• Your assignment: Look below for lines that hold the string "left" and copy each one.

• Data segment:
——————————

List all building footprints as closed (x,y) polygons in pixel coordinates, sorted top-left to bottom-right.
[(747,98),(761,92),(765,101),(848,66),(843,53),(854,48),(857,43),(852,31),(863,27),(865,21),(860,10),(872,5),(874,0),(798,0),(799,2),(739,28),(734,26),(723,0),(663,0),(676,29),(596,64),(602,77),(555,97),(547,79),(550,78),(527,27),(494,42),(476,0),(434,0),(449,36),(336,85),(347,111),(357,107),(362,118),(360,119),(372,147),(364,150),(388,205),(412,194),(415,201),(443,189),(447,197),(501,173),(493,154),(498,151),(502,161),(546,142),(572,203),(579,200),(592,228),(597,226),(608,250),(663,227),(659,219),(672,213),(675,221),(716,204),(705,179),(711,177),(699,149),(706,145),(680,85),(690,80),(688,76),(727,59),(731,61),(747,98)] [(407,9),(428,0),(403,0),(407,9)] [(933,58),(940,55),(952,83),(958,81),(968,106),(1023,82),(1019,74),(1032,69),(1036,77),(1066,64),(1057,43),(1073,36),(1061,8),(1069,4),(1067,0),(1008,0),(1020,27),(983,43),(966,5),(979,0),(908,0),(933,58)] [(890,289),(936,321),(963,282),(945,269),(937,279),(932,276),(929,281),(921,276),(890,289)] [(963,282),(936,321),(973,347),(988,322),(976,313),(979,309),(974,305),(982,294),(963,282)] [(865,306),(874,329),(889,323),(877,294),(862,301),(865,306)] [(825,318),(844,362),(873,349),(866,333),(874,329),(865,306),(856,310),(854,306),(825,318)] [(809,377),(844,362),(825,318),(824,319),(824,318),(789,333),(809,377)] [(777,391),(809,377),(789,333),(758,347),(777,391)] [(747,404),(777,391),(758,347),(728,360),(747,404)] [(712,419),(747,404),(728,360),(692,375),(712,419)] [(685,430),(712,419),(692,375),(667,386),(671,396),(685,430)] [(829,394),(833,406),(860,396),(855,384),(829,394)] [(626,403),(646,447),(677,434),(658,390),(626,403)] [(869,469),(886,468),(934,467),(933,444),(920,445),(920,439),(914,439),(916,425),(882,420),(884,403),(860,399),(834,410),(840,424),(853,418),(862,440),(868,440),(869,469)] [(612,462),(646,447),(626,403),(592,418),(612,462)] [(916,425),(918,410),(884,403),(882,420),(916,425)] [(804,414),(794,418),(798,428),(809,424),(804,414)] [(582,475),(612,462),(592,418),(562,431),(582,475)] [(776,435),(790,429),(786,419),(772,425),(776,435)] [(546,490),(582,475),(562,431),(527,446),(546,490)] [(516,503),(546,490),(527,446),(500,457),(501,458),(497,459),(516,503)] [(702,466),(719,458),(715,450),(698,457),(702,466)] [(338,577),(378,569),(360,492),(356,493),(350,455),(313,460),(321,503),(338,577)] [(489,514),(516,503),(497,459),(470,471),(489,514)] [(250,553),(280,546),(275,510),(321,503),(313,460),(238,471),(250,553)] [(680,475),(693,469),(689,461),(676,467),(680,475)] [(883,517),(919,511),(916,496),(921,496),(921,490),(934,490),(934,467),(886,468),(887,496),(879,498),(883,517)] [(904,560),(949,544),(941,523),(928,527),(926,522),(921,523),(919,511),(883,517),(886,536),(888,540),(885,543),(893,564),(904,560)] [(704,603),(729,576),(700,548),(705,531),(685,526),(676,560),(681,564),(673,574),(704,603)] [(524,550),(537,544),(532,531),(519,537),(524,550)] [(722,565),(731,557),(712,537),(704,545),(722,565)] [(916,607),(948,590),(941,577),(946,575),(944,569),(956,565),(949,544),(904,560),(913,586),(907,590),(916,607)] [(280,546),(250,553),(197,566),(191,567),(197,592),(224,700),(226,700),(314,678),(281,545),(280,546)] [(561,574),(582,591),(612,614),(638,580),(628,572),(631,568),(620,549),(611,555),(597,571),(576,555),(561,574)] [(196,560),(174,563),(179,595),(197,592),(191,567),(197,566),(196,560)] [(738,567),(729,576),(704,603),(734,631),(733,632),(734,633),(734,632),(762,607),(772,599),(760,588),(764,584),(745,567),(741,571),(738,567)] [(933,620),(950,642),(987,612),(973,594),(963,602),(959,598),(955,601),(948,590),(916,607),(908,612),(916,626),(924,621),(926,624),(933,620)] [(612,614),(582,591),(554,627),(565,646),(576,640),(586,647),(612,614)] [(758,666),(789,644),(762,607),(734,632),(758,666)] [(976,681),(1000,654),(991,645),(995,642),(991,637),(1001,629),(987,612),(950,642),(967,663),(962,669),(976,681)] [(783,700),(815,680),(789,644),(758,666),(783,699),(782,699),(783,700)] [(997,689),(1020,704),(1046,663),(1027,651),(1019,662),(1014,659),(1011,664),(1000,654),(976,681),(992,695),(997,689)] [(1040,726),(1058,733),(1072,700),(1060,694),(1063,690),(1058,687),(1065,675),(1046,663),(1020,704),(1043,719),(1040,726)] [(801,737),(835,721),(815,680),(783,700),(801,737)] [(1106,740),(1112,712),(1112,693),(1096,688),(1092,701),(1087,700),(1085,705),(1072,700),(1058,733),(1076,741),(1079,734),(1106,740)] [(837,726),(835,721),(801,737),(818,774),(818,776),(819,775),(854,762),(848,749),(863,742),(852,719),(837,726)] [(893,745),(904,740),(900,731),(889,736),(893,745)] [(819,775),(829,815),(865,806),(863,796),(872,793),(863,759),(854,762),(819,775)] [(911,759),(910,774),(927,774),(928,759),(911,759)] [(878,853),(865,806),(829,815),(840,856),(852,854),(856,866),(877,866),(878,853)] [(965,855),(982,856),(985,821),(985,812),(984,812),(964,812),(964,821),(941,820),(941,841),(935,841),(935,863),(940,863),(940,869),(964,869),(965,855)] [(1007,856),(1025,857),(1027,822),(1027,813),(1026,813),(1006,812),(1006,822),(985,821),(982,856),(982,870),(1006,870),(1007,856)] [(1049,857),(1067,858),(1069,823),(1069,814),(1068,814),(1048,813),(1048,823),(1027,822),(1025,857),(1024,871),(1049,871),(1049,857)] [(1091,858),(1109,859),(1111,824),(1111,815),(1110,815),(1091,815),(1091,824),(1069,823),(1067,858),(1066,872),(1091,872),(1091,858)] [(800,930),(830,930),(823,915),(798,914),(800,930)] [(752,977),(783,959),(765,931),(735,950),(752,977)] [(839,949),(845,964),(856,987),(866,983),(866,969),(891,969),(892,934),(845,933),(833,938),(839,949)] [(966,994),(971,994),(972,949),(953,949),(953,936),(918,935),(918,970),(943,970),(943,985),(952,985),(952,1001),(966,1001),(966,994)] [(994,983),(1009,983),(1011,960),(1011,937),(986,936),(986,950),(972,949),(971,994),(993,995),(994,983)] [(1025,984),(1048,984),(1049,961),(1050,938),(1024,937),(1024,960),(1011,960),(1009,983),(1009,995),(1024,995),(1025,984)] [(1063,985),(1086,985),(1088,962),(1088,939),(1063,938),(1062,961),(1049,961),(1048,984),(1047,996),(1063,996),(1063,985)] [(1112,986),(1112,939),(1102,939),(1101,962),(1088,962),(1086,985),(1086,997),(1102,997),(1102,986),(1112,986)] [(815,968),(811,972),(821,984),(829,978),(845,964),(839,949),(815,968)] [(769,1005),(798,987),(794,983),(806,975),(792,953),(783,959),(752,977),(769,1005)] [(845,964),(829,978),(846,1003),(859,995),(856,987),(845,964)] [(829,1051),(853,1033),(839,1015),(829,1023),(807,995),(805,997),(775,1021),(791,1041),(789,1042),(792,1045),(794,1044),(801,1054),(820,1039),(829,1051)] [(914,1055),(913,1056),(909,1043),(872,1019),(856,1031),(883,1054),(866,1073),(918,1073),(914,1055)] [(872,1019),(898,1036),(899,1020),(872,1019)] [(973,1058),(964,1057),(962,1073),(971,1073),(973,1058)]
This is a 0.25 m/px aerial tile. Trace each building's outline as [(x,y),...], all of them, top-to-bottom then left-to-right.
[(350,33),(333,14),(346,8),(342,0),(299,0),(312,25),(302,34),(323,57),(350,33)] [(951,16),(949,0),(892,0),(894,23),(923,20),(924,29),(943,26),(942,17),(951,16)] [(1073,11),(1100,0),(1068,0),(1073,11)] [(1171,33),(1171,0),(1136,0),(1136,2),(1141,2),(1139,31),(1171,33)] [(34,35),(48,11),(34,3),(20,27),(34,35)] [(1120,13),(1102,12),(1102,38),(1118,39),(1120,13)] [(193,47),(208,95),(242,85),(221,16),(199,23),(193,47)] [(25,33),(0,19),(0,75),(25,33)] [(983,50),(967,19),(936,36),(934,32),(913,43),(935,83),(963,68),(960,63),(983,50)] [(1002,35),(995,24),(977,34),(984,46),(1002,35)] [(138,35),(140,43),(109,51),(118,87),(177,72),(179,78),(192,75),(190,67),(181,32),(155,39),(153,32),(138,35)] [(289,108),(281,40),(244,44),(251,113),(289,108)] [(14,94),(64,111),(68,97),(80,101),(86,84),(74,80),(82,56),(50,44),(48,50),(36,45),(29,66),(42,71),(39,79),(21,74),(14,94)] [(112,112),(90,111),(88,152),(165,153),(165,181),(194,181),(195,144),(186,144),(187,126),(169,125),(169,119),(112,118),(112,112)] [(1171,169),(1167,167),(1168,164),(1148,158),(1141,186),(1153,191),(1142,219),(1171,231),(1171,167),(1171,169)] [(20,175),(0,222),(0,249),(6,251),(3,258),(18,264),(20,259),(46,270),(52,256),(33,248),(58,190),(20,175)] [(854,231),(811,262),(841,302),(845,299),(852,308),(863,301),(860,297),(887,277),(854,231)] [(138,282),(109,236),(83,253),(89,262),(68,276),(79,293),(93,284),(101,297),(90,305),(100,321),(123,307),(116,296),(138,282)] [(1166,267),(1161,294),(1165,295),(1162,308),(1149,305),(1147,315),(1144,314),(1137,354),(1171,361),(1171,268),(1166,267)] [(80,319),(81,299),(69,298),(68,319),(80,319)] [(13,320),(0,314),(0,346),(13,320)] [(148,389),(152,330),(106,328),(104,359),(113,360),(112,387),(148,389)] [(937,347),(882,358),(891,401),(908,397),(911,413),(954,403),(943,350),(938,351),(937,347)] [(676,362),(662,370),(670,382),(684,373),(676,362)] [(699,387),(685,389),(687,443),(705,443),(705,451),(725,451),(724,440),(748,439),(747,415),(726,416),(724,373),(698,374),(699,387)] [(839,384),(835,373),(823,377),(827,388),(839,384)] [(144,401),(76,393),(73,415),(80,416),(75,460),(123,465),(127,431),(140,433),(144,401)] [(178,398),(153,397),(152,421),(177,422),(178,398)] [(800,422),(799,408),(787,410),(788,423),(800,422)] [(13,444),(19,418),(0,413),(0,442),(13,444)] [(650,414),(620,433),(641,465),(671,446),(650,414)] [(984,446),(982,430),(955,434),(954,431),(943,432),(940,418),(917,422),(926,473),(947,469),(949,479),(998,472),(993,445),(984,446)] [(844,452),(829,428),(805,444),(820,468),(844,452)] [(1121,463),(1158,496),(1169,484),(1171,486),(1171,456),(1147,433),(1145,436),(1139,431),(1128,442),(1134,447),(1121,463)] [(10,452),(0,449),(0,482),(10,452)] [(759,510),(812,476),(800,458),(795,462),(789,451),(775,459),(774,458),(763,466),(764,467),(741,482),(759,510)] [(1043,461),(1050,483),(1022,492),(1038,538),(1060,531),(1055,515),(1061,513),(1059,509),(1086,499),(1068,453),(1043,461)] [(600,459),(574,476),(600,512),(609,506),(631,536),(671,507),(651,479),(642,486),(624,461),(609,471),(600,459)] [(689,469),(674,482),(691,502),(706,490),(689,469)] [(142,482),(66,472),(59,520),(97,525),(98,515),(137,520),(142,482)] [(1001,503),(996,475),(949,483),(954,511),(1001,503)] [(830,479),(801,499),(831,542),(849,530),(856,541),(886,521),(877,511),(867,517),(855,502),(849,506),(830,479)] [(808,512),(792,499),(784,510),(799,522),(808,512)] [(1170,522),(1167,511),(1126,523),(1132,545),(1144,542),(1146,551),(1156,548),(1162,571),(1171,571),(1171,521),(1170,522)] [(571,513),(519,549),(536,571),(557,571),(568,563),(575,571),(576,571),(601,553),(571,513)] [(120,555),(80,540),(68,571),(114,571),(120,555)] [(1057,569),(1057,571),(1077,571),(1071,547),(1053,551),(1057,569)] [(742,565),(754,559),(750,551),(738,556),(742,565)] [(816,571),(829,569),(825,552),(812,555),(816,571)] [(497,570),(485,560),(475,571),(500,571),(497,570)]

——————————

• Exercise response:
List all building footprints as closed (x,y) polygons in pixel coordinates, sorted top-left to bottom-right.
This is a 0.25 m/px aerial tile. Trace each building's outline as [(x,y),...], all of them, top-to-bottom then left-to-right.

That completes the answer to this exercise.